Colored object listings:
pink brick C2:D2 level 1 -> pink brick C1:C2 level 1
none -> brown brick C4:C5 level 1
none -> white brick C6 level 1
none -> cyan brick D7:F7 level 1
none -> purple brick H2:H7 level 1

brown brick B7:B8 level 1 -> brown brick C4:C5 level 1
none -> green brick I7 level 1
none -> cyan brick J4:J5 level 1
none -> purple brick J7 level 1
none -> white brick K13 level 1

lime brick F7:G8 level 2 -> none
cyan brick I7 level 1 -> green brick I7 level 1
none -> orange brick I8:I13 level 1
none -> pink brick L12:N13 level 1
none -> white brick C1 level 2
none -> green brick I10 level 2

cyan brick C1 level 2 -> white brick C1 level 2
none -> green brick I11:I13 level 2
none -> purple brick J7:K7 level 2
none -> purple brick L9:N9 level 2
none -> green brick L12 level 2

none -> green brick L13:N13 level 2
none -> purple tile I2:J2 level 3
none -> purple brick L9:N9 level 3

* INSTRUCTIONS FOR THE TASK: Locate the word "pink" in the entries, and copy every line where it is found.

* SOLUTION FOR THIS EXERCISE:
pink brick C2:D2 level 1 -> pink brick C1:C2 level 1
none -> pink brick L12:N13 level 1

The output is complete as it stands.